*Records for this task:*
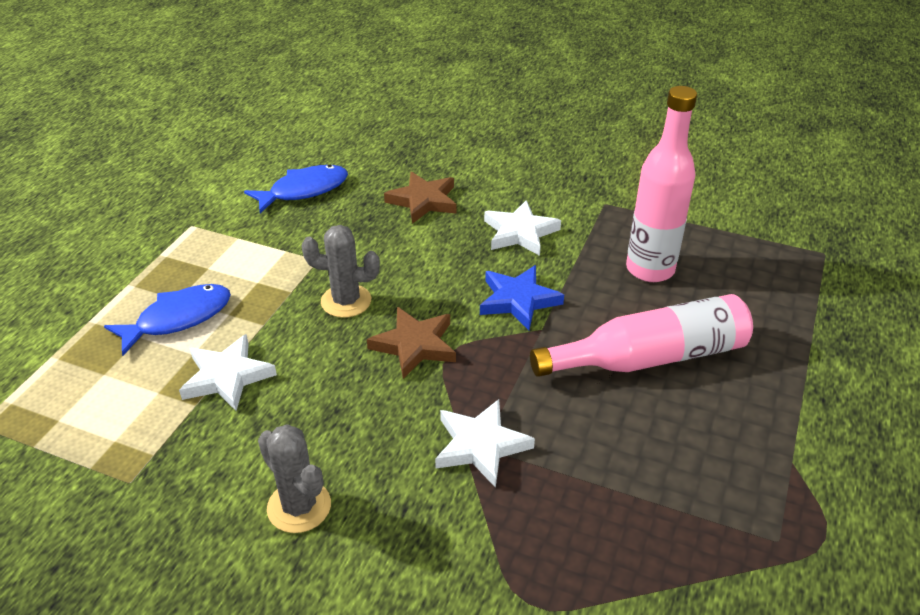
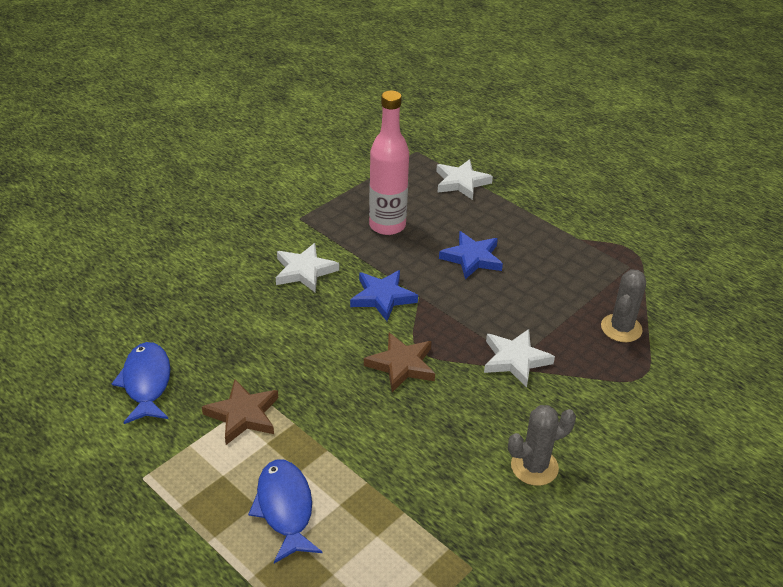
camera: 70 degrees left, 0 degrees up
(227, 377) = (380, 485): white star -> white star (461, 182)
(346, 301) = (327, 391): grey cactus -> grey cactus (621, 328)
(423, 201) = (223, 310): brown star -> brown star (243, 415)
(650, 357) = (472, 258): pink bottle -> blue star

--

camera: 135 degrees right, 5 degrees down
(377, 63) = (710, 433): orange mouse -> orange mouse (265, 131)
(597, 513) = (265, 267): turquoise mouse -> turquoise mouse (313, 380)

*Assignment:*
Provide the count of lines above that contain "mouse", without any other words.

*Answer space:*
2